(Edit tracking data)

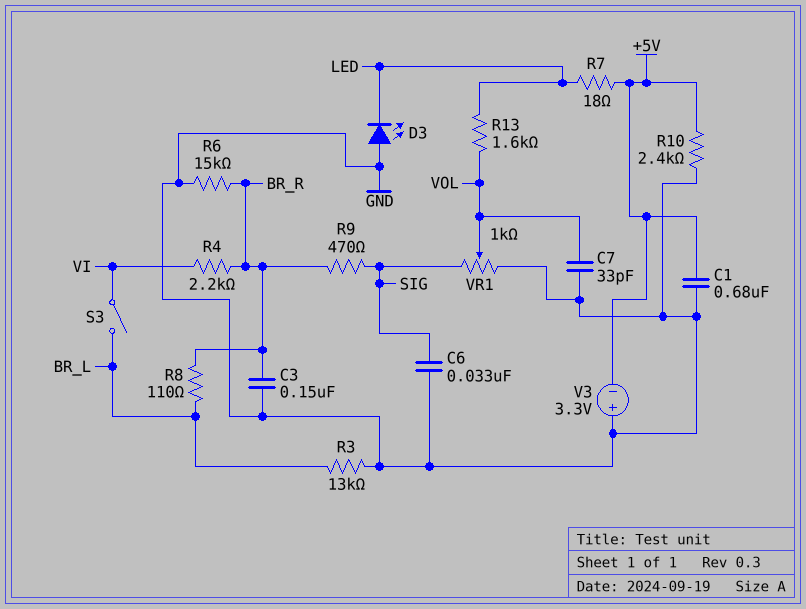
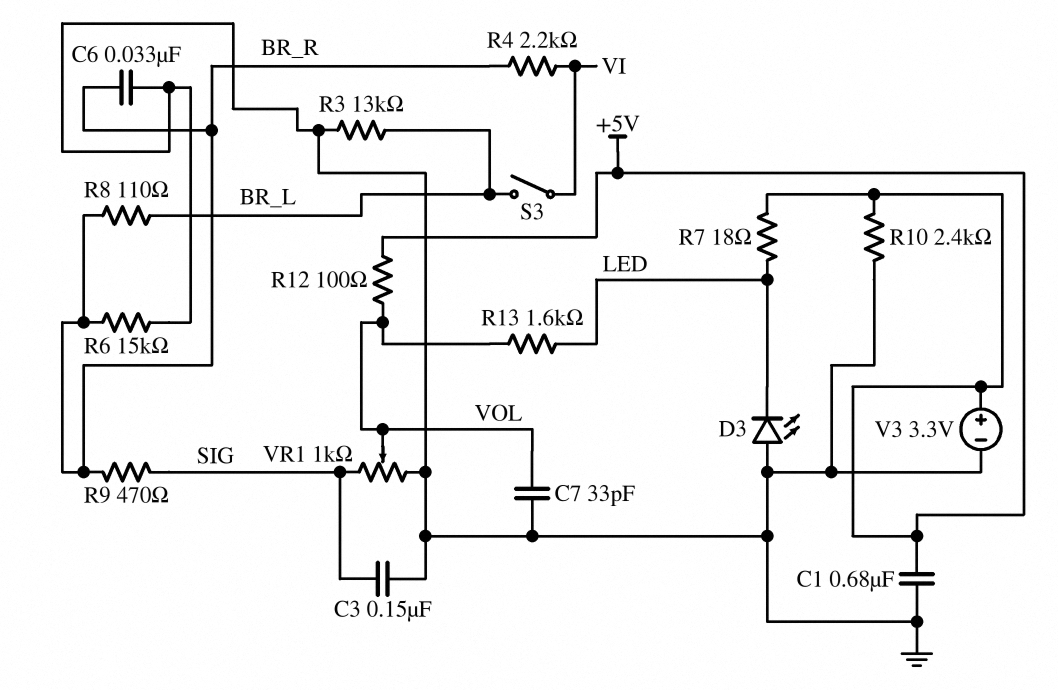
C3: 150nF (BR_R, GND) -> 150nF (GND, SIG)
C6: 33nF (GND, SIG) -> 33nF (BR_R, GND)
R12: none -> 100 (+5V, VOL)
V3: 3.3V (plus GND, minus +5V) -> 3.3V (plus +5V, minus GND)

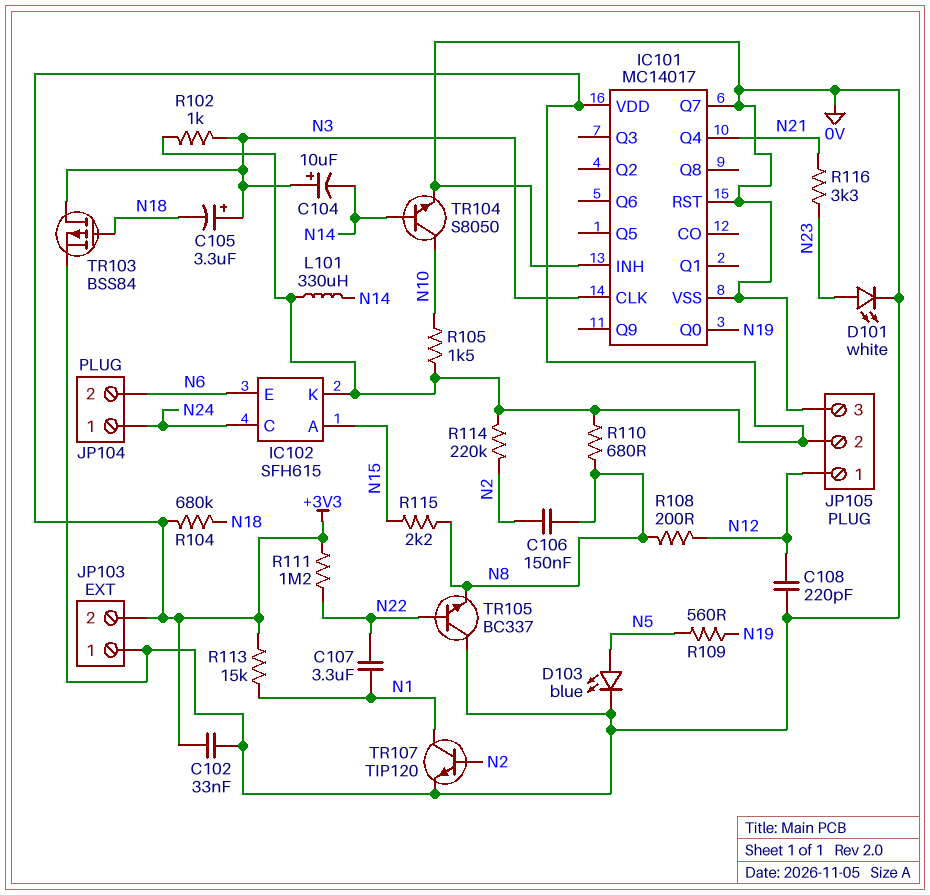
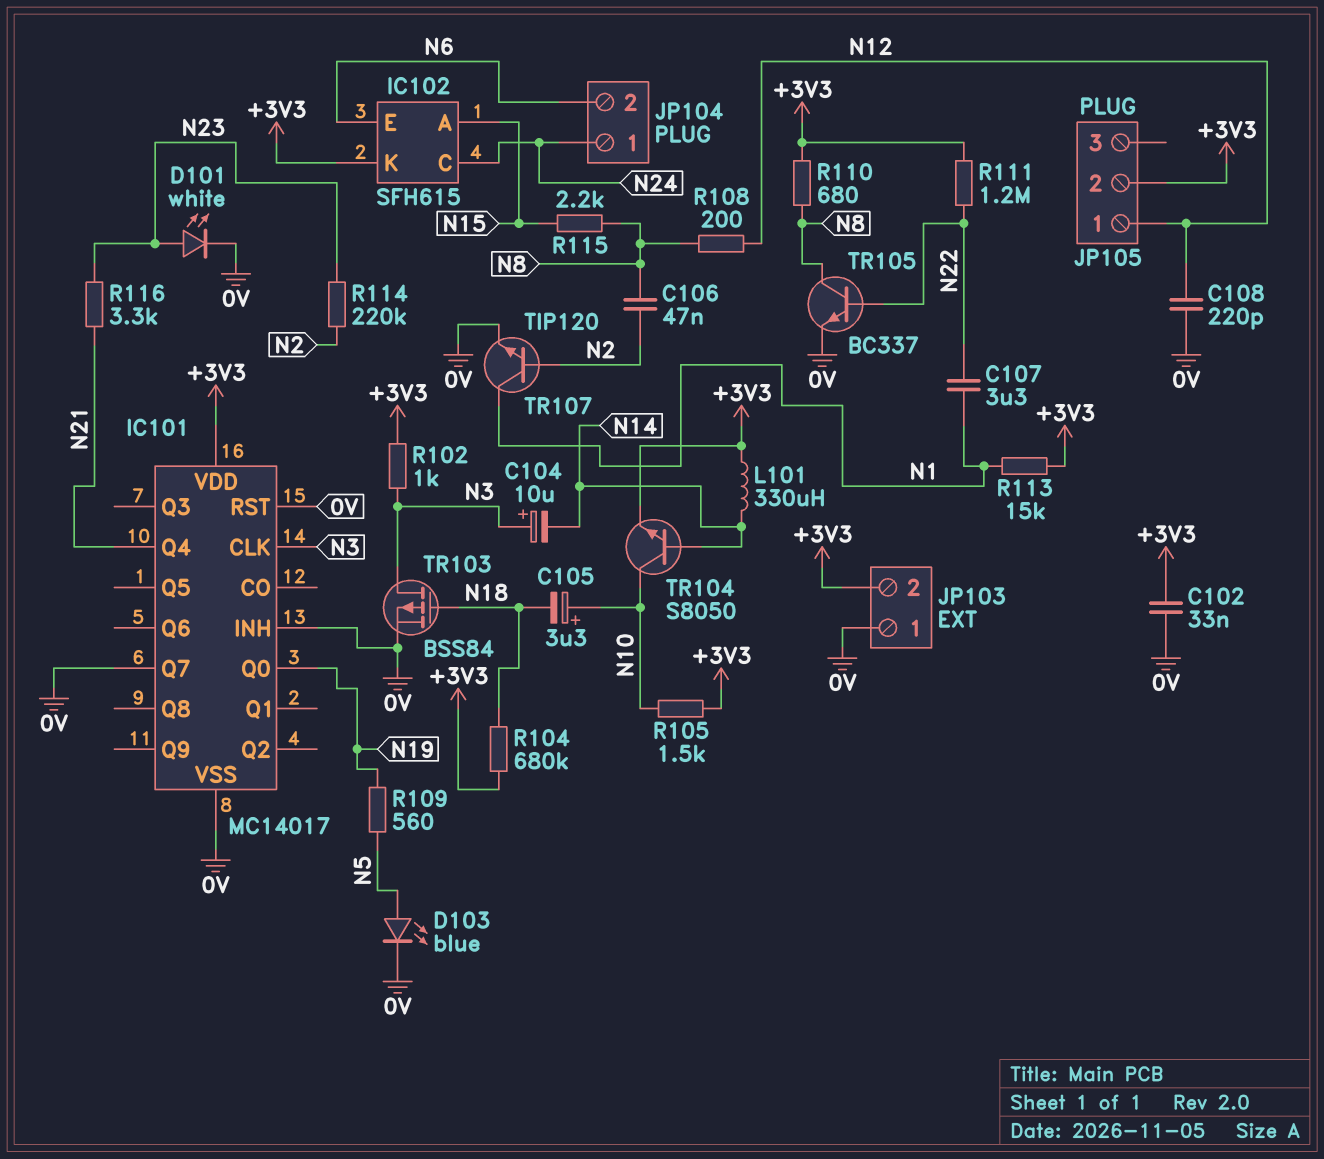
C105: 3.3uF (plus N3, minus N18) -> 3.3uF (plus N10, minus N18)
C106: 150nF (N2, N8) -> 47nF (N2, N8)
JP105 pin 3: 0V -> none
R114: 220k (+3V3, N2) -> 220k (N2, N23)
TR104: NPN S8050 (B N14, C N10, E 0V) -> NPN S8050 (B N14, C N10, E +3V3)
TR105: NPN BC337 (B N22, C 0V, E N8) -> NPN BC337 (B N22, C N8, E 0V)

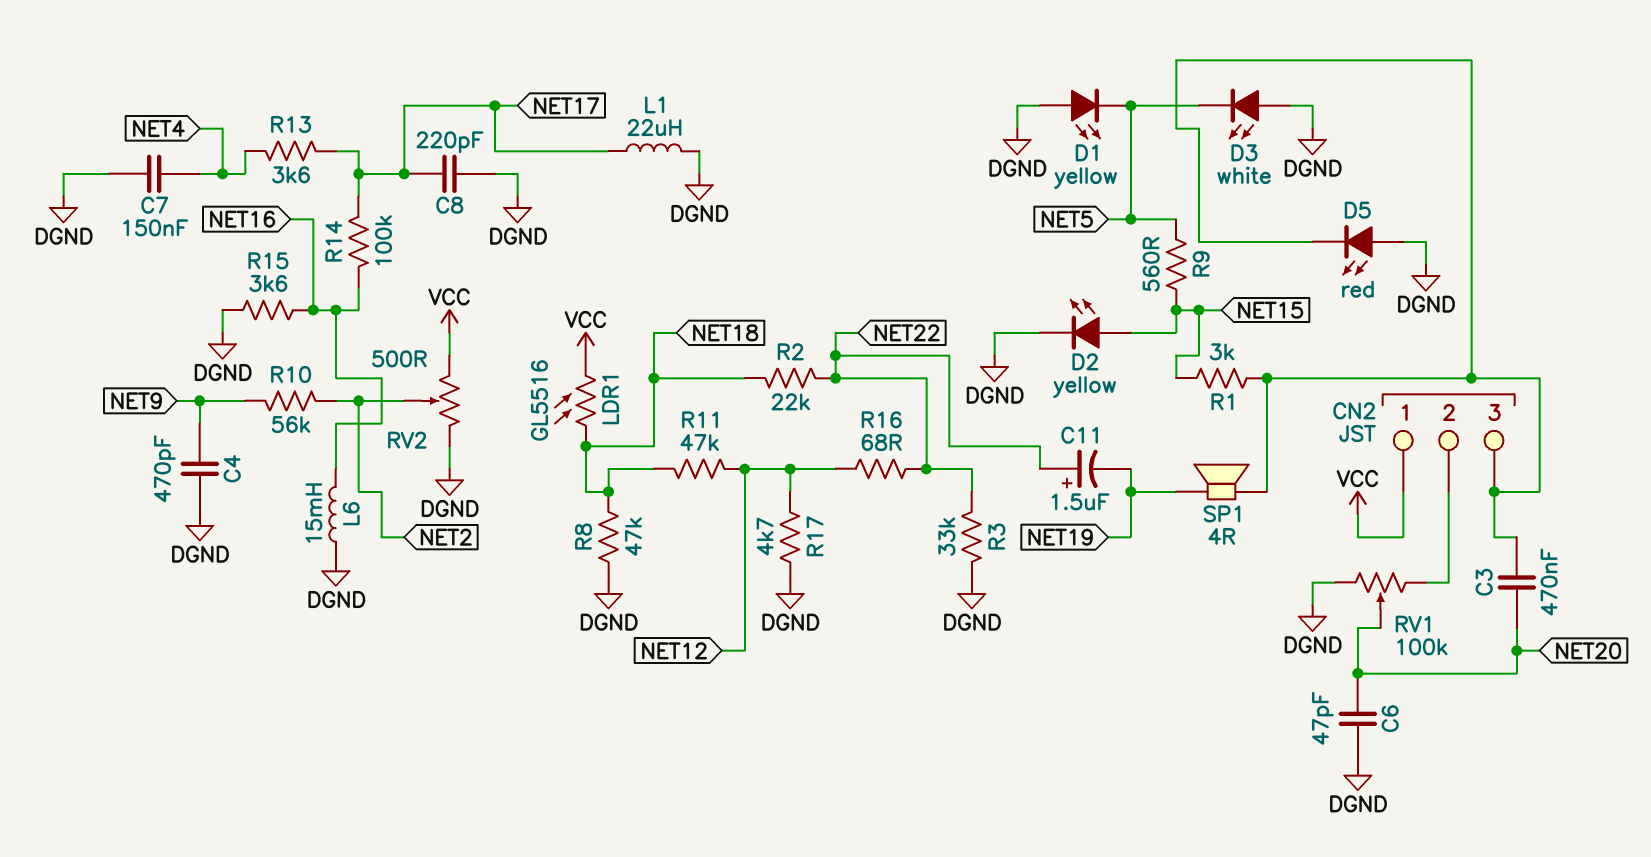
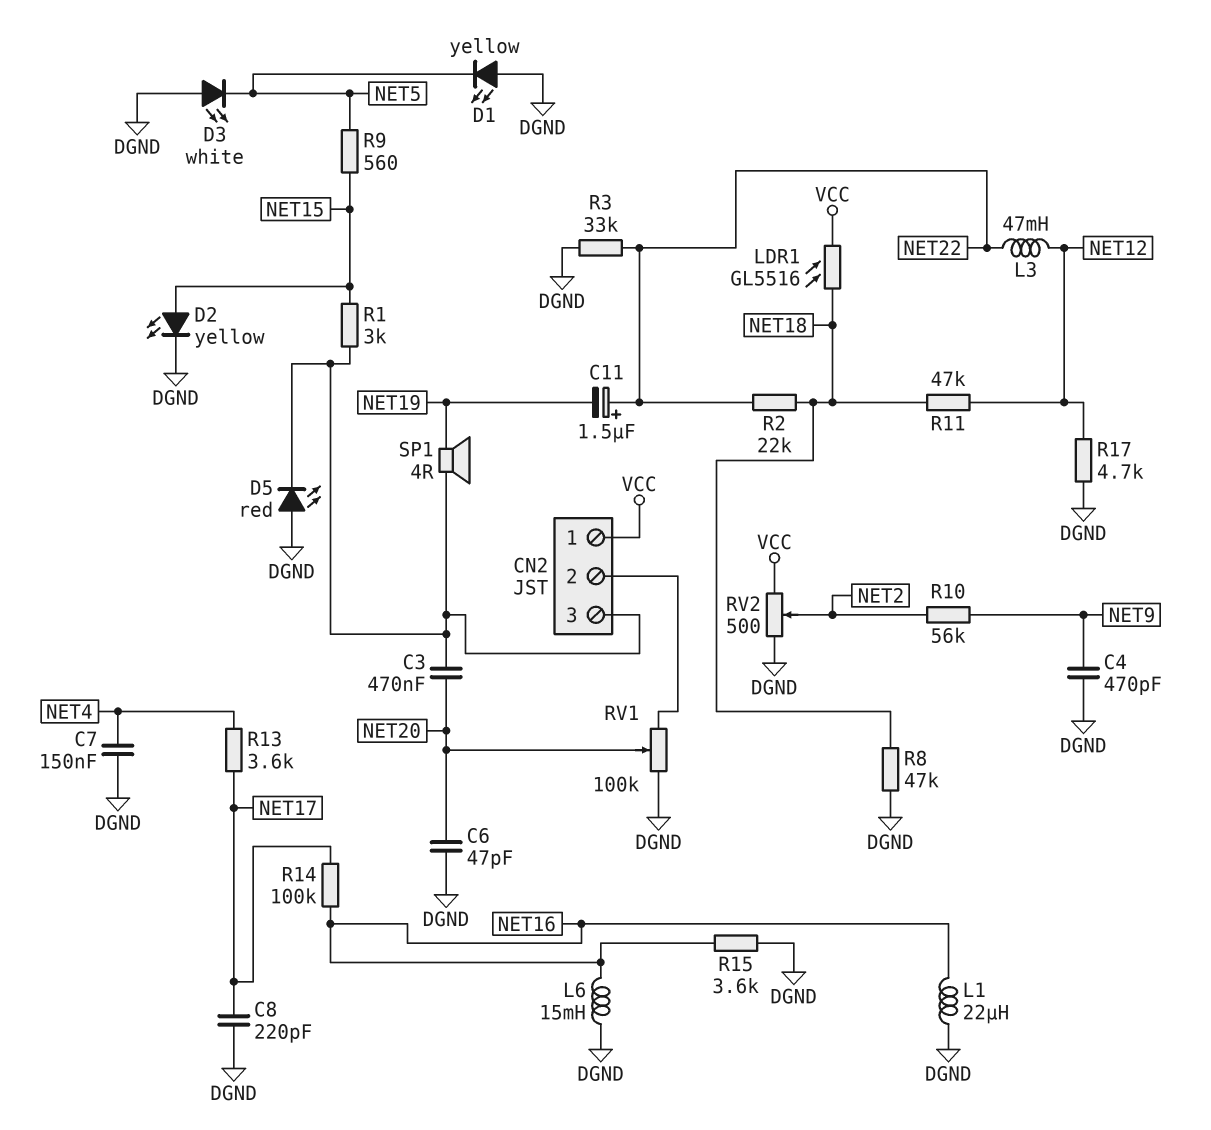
L1: 22uH (DGND, NET17) -> 22uH (DGND, NET16)
L3: none -> 47mH (NET12, NET22)
R16: 68 (NET12, NET22) -> none

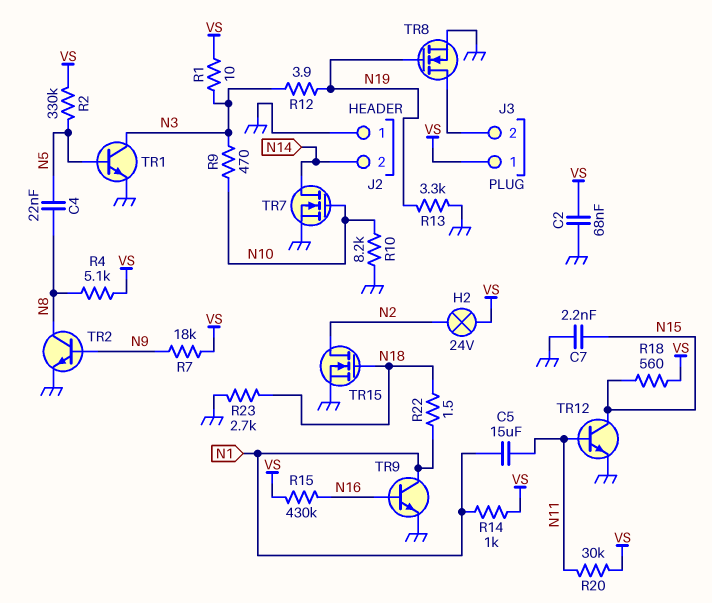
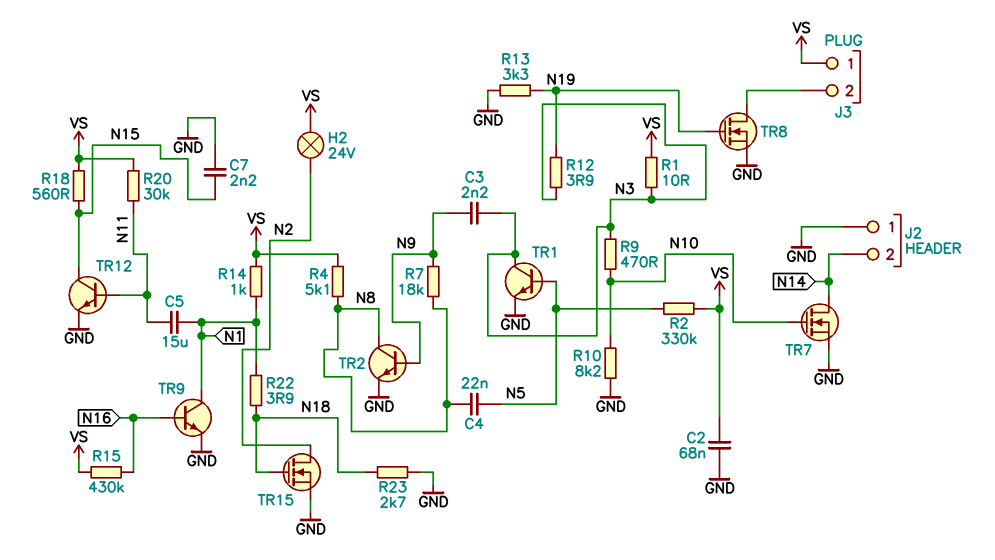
C3: none -> 2.2nF (N3, N9)
R7: 18k (N9, VS) -> 18k (N8, N9)
R22: 1.5 (N1, N18) -> 3.9 (N1, N18)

◆ EXERCISE BRIEF
Show the lines of the records that include the string "none".

◆ YOUR RESPONSE
R12: none -> 100 (+5V, VOL)
JP105 pin 3: 0V -> none
L3: none -> 47mH (NET12, NET22)
R16: 68 (NET12, NET22) -> none
C3: none -> 2.2nF (N3, N9)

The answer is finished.